Coordinate-based object records:
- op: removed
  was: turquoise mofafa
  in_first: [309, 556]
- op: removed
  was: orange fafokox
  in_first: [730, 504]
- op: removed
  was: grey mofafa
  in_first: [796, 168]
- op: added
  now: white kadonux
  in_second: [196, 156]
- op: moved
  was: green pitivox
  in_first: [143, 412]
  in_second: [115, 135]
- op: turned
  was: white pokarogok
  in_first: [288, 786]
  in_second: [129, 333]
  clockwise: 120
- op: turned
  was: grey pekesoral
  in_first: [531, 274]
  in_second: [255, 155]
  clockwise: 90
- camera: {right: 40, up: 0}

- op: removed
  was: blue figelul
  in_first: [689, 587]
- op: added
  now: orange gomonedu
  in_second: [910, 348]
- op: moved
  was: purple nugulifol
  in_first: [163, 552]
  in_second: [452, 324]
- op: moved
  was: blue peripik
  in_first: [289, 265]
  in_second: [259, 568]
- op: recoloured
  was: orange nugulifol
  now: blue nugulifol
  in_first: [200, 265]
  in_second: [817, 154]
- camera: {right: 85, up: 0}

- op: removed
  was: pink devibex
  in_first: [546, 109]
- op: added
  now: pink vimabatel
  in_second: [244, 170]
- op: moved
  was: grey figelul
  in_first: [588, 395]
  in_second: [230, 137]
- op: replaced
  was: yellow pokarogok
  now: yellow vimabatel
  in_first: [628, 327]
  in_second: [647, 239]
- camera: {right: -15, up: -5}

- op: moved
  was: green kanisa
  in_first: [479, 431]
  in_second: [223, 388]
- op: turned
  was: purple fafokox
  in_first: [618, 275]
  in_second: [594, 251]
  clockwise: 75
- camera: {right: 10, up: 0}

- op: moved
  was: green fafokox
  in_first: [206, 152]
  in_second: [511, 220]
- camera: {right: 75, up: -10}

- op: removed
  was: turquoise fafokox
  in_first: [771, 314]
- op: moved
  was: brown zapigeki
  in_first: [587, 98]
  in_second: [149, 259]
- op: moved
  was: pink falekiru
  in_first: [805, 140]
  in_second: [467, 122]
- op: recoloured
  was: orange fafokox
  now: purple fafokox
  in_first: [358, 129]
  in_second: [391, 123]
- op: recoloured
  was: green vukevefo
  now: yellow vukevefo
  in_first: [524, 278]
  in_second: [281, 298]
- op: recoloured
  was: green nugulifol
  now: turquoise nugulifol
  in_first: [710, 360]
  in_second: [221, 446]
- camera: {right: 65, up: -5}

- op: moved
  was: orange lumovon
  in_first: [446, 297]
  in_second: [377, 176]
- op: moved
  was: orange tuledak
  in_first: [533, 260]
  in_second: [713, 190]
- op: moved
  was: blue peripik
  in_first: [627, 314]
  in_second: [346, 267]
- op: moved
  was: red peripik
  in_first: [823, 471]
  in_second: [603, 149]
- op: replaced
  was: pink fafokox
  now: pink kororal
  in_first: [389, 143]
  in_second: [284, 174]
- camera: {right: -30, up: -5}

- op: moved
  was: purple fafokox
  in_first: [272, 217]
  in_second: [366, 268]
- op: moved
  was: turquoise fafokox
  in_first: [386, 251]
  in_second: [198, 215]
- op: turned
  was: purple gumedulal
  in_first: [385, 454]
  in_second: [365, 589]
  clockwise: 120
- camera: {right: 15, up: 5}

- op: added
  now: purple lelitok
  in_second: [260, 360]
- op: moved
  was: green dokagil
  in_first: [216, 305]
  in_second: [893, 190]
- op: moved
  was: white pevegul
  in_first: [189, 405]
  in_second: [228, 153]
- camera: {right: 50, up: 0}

### What is being asked
Extract all the entries word for word.

### Worked solution
- op: removed
  was: turquoise mofafa
  in_first: [309, 556]
- op: removed
  was: orange fafokox
  in_first: [730, 504]
- op: removed
  was: grey mofafa
  in_first: [796, 168]
- op: added
  now: white kadonux
  in_second: [196, 156]
- op: moved
  was: green pitivox
  in_first: [143, 412]
  in_second: [115, 135]
- op: turned
  was: white pokarogok
  in_first: [288, 786]
  in_second: [129, 333]
  clockwise: 120
- op: turned
  was: grey pekesoral
  in_first: [531, 274]
  in_second: [255, 155]
  clockwise: 90
- camera: {right: 40, up: 0}

- op: removed
  was: blue figelul
  in_first: [689, 587]
- op: added
  now: orange gomonedu
  in_second: [910, 348]
- op: moved
  was: purple nugulifol
  in_first: [163, 552]
  in_second: [452, 324]
- op: moved
  was: blue peripik
  in_first: [289, 265]
  in_second: [259, 568]
- op: recoloured
  was: orange nugulifol
  now: blue nugulifol
  in_first: [200, 265]
  in_second: [817, 154]
- camera: {right: 85, up: 0}

- op: removed
  was: pink devibex
  in_first: [546, 109]
- op: added
  now: pink vimabatel
  in_second: [244, 170]
- op: moved
  was: grey figelul
  in_first: [588, 395]
  in_second: [230, 137]
- op: replaced
  was: yellow pokarogok
  now: yellow vimabatel
  in_first: [628, 327]
  in_second: [647, 239]
- camera: {right: -15, up: -5}

- op: moved
  was: green kanisa
  in_first: [479, 431]
  in_second: [223, 388]
- op: turned
  was: purple fafokox
  in_first: [618, 275]
  in_second: [594, 251]
  clockwise: 75
- camera: {right: 10, up: 0}

- op: moved
  was: green fafokox
  in_first: [206, 152]
  in_second: [511, 220]
- camera: {right: 75, up: -10}

- op: removed
  was: turquoise fafokox
  in_first: [771, 314]
- op: moved
  was: brown zapigeki
  in_first: [587, 98]
  in_second: [149, 259]
- op: moved
  was: pink falekiru
  in_first: [805, 140]
  in_second: [467, 122]
- op: recoloured
  was: orange fafokox
  now: purple fafokox
  in_first: [358, 129]
  in_second: [391, 123]
- op: recoloured
  was: green vukevefo
  now: yellow vukevefo
  in_first: [524, 278]
  in_second: [281, 298]
- op: recoloured
  was: green nugulifol
  now: turquoise nugulifol
  in_first: [710, 360]
  in_second: [221, 446]
- camera: {right: 65, up: -5}

- op: moved
  was: orange lumovon
  in_first: [446, 297]
  in_second: [377, 176]
- op: moved
  was: orange tuledak
  in_first: [533, 260]
  in_second: [713, 190]
- op: moved
  was: blue peripik
  in_first: [627, 314]
  in_second: [346, 267]
- op: moved
  was: red peripik
  in_first: [823, 471]
  in_second: [603, 149]
- op: replaced
  was: pink fafokox
  now: pink kororal
  in_first: [389, 143]
  in_second: [284, 174]
- camera: {right: -30, up: -5}

- op: moved
  was: purple fafokox
  in_first: [272, 217]
  in_second: [366, 268]
- op: moved
  was: turquoise fafokox
  in_first: [386, 251]
  in_second: [198, 215]
- op: turned
  was: purple gumedulal
  in_first: [385, 454]
  in_second: [365, 589]
  clockwise: 120
- camera: {right: 15, up: 5}

- op: added
  now: purple lelitok
  in_second: [260, 360]
- op: moved
  was: green dokagil
  in_first: [216, 305]
  in_second: [893, 190]
- op: moved
  was: white pevegul
  in_first: [189, 405]
  in_second: [228, 153]
- camera: {right: 50, up: 0}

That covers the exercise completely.